Extracted records Start Marker

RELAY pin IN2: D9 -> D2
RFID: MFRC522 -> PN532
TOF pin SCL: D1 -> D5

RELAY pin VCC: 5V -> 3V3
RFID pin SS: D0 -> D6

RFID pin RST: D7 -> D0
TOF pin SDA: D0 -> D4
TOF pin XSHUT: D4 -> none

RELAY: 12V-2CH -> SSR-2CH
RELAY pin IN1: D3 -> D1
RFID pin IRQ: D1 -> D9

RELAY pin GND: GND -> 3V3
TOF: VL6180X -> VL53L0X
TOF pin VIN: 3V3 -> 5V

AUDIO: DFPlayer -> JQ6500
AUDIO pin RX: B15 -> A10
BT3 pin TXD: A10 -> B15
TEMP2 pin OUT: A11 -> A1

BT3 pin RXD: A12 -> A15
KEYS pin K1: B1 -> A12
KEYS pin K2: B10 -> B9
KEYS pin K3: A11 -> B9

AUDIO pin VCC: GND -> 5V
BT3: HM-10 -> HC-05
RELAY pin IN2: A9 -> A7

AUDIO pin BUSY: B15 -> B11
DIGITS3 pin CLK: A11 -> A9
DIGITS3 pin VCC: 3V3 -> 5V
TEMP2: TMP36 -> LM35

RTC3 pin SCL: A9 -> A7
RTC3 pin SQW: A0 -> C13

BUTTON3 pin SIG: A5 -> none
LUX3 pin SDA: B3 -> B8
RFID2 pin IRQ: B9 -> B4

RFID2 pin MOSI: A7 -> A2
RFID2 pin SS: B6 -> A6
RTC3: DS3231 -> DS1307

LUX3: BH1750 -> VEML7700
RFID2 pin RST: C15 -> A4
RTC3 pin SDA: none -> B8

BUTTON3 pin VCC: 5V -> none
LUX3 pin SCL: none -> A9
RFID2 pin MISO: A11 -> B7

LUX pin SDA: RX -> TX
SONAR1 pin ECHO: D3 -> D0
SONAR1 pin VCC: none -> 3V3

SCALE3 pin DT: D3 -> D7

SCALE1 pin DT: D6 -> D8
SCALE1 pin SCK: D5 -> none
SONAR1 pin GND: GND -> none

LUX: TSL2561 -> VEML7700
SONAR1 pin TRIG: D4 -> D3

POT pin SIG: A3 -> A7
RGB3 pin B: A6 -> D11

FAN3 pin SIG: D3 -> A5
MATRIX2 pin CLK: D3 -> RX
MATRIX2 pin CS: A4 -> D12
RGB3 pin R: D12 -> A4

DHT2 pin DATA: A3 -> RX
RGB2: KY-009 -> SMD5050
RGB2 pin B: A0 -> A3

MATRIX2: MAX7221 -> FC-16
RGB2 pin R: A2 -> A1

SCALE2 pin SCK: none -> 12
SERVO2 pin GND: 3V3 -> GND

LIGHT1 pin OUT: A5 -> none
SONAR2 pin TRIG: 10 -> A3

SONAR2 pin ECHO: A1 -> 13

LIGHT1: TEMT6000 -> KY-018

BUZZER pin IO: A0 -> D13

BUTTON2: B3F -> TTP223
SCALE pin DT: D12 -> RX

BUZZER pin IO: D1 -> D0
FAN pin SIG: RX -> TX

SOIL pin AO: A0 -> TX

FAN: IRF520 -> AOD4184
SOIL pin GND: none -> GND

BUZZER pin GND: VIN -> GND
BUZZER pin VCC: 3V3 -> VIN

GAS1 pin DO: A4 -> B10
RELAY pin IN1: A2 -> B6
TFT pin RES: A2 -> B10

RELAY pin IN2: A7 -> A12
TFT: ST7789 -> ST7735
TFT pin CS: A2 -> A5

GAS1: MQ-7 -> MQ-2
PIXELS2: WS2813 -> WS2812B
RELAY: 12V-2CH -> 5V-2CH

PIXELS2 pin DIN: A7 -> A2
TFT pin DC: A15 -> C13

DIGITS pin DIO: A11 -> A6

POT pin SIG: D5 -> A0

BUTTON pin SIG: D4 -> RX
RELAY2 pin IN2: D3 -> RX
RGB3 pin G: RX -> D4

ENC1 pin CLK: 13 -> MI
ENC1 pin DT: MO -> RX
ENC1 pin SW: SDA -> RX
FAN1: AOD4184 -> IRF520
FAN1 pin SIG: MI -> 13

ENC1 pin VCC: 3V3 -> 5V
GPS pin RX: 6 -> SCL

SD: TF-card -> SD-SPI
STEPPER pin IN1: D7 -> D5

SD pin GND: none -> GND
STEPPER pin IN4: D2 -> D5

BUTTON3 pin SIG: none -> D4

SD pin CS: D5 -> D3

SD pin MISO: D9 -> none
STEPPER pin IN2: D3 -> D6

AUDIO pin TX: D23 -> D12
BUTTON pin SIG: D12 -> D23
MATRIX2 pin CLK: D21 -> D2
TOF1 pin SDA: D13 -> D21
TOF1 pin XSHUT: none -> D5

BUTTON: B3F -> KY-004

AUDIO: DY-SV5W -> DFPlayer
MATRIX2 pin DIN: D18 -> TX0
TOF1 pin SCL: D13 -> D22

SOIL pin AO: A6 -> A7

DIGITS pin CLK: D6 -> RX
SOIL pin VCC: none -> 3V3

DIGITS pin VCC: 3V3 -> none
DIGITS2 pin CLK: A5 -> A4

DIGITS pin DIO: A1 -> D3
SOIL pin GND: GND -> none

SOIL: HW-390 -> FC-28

Extracted records End Marker

Print, exactly as written, the first line of the records above and each line after it until the line with "TOF: VL6180X -> VL53L0X", which is printed too.

▶ Task solution:
RELAY pin IN2: D9 -> D2
RFID: MFRC522 -> PN532
TOF pin SCL: D1 -> D5

RELAY pin VCC: 5V -> 3V3
RFID pin SS: D0 -> D6

RFID pin RST: D7 -> D0
TOF pin SDA: D0 -> D4
TOF pin XSHUT: D4 -> none

RELAY: 12V-2CH -> SSR-2CH
RELAY pin IN1: D3 -> D1
RFID pin IRQ: D1 -> D9

RELAY pin GND: GND -> 3V3
TOF: VL6180X -> VL53L0X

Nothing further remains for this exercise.